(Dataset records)
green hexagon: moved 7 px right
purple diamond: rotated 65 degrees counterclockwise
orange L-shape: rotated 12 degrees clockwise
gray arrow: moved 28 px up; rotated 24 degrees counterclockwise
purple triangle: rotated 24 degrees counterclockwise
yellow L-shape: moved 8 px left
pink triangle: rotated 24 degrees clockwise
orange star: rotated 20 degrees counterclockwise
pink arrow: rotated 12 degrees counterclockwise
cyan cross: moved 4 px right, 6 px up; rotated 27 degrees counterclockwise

● REQUIRED WORK
Among the entries, how many lines include the string "rotated"? Please reply with only the number.

● SOLVED EXERCISE
8